--- EXTRACTED DATA Enclosed Below ---

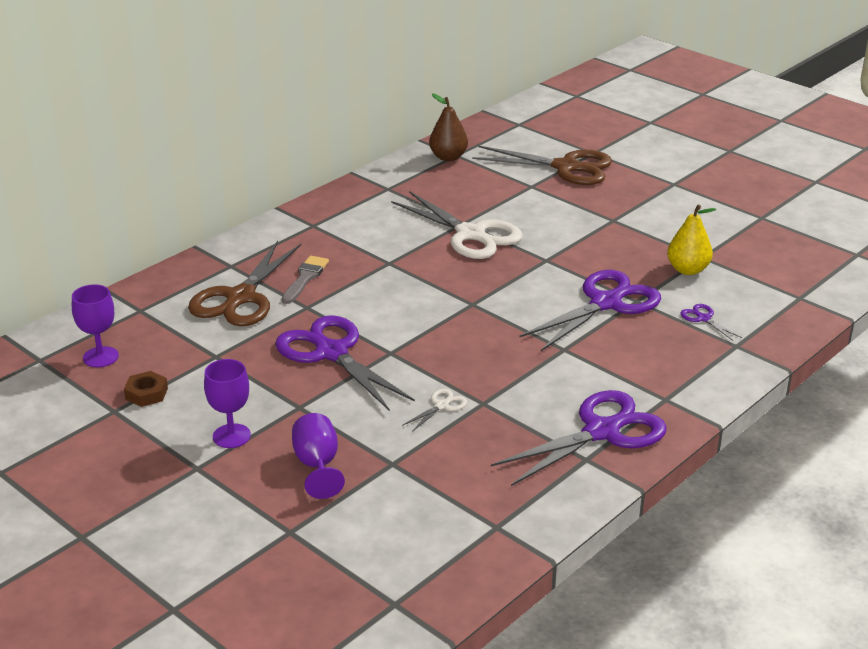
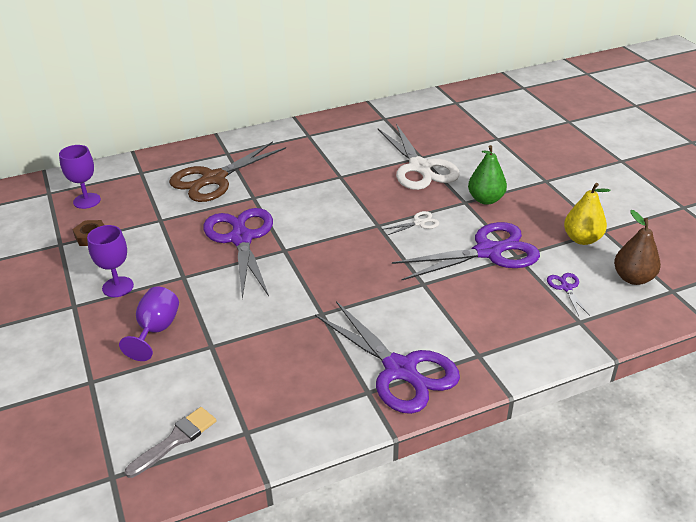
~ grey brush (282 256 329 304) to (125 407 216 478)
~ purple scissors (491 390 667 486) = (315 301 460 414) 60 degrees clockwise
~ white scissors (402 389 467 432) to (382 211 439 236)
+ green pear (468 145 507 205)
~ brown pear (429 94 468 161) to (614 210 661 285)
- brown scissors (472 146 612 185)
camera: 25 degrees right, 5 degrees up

--- End of Enclosed EXTRACTED DATA ---

■ ABOUT THIS EXERCISE:
Give back only the lines from the one containing "145 507 205)" through the final line of the entries above, exactly as written, both included.

■ TASK ANSWER:
+ green pear (468 145 507 205)
~ brown pear (429 94 468 161) to (614 210 661 285)
- brown scissors (472 146 612 185)
camera: 25 degrees right, 5 degrees up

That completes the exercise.